[start of Exercise material]
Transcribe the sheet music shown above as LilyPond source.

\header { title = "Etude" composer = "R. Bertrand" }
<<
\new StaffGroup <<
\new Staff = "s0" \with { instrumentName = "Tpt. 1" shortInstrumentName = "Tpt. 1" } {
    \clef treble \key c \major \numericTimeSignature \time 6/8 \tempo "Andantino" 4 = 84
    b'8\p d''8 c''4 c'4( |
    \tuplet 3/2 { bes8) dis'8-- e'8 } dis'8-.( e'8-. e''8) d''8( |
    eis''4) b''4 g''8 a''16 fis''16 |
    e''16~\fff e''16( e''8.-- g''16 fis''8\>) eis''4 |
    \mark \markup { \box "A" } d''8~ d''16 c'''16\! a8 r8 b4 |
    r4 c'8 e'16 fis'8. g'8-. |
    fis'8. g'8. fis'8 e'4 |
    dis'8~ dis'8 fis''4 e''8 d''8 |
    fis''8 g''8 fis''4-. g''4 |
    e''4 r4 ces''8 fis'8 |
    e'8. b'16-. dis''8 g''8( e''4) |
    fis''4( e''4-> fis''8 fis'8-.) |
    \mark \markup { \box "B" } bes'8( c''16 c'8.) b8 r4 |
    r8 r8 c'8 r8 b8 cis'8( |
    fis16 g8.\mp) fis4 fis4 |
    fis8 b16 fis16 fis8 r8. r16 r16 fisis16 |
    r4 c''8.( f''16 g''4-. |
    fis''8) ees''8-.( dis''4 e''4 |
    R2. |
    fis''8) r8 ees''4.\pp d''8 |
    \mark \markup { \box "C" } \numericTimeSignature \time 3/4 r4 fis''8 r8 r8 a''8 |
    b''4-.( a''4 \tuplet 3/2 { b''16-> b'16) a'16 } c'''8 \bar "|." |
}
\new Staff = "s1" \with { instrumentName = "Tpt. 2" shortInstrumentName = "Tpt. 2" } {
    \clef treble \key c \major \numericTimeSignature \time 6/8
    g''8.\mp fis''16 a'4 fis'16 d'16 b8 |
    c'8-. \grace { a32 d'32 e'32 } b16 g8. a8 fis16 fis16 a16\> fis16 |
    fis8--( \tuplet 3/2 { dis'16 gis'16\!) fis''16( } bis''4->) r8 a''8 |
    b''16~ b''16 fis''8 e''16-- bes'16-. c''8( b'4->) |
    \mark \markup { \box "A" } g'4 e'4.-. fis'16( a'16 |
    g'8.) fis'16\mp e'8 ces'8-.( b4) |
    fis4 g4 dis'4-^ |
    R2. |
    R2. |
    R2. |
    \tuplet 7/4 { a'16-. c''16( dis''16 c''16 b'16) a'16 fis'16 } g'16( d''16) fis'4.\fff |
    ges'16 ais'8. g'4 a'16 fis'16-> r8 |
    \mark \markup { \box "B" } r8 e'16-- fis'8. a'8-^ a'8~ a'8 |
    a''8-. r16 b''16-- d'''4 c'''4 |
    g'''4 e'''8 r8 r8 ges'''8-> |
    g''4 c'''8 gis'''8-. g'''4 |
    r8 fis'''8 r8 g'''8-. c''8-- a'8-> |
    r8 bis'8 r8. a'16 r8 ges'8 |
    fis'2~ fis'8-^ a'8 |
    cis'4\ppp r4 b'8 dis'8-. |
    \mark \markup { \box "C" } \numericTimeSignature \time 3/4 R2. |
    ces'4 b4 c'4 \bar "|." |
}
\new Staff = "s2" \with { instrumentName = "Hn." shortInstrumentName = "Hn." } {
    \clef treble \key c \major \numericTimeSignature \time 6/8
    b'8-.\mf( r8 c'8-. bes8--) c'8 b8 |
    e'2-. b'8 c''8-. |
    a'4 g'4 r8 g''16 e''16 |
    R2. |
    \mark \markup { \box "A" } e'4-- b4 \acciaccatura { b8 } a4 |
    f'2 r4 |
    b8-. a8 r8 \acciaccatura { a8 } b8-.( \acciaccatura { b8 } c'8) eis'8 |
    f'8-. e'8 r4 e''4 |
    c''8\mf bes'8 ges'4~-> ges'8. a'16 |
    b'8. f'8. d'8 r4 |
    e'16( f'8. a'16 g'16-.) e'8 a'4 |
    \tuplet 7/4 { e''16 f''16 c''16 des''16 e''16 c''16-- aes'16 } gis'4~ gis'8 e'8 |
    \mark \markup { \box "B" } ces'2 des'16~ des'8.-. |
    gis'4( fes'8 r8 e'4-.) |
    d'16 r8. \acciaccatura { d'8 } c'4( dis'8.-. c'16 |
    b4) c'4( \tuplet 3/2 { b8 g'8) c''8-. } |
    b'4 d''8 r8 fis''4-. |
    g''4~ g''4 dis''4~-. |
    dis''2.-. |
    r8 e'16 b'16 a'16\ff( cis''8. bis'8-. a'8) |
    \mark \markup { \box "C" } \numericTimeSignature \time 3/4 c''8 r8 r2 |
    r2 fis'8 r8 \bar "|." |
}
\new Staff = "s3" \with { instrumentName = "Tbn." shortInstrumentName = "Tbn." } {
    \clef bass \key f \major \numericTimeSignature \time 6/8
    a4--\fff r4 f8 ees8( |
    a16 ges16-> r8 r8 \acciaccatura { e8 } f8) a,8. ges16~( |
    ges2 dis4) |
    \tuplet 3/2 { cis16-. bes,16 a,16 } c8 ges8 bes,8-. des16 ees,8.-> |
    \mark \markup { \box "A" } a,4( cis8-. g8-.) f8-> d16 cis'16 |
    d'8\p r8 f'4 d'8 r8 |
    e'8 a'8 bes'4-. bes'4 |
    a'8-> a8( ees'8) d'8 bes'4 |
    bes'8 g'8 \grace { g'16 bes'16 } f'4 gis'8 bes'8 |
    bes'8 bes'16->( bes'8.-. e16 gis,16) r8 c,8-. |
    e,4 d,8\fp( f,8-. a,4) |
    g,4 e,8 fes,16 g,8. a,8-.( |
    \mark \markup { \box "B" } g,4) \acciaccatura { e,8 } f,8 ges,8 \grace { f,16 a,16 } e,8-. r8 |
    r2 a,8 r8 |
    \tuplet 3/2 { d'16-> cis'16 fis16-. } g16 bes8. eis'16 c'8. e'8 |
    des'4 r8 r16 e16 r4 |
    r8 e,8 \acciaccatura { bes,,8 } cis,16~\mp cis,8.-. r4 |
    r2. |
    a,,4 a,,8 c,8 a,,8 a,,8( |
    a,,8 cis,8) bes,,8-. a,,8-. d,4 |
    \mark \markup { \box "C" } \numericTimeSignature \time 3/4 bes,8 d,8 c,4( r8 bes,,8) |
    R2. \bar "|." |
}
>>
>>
[end of Exercise material]
Directive:
Pick out every line in the records above that contains the string "clef", and copy each one.

Task result:
    \clef treble \key c \major \numericTimeSignature \time 6/8 \tempo "Andantino" 4 = 84
    \clef treble \key c \major \numericTimeSignature \time 6/8
    \clef treble \key c \major \numericTimeSignature \time 6/8
    \clef bass \key f \major \numericTimeSignature \time 6/8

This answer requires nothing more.